Go through the listing that follows and report the number of lines with the string "left" in them, nothing more.

*** DATA RECORDS ***

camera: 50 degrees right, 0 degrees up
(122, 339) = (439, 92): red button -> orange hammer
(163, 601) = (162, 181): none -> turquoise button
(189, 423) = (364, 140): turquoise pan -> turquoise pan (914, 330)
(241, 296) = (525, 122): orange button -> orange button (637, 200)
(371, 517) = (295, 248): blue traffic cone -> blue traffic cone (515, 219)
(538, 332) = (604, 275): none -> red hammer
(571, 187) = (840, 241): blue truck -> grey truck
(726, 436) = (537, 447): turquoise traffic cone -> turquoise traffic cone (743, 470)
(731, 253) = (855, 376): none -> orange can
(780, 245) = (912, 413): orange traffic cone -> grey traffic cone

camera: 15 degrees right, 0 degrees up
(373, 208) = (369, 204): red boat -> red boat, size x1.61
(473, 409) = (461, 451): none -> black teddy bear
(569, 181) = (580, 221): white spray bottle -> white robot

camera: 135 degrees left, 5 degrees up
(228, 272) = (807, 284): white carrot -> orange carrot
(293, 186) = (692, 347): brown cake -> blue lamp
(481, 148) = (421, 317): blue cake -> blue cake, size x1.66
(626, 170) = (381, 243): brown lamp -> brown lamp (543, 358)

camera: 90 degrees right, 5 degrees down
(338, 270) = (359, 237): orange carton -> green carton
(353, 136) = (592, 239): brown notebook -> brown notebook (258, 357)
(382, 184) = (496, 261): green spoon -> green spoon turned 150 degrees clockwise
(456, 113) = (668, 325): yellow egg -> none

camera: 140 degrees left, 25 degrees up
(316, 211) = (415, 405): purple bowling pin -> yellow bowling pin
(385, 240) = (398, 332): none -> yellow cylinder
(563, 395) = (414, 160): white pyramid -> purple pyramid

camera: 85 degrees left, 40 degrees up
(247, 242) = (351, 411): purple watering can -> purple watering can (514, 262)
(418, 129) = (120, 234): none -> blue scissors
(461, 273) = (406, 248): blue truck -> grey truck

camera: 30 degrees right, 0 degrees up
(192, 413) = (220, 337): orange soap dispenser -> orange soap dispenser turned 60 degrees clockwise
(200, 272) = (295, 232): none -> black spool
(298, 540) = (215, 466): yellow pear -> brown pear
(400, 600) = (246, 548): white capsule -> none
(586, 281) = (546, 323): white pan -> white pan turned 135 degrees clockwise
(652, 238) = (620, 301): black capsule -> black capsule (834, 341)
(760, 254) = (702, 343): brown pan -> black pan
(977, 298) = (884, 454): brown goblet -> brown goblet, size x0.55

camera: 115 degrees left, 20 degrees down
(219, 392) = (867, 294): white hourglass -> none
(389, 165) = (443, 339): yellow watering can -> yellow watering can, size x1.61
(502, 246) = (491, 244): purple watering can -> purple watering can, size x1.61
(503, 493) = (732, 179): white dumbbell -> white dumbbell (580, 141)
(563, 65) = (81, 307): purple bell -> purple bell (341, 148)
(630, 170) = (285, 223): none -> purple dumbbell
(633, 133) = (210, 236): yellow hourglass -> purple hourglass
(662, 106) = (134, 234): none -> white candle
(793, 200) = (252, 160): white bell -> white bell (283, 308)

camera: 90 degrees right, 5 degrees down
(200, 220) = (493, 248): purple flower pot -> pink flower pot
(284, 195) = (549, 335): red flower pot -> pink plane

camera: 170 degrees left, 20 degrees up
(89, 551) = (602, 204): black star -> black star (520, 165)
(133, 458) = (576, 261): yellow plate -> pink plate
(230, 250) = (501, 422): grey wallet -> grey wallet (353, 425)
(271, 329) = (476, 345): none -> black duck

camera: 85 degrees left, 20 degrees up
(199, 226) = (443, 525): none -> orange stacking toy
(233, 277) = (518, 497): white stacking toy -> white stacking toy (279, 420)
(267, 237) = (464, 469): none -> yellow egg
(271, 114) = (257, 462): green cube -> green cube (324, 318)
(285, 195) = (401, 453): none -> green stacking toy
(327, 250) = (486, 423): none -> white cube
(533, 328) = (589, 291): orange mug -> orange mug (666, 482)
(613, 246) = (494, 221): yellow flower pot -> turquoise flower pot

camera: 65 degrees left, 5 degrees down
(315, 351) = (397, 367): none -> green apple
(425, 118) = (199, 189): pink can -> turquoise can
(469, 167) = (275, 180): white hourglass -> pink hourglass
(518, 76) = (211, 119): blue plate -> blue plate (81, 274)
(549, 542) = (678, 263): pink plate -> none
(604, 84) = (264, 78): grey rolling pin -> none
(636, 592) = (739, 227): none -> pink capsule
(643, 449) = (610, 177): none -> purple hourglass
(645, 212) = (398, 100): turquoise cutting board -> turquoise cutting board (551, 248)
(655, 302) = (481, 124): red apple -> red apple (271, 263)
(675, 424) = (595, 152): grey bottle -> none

***

### SOLUTION
7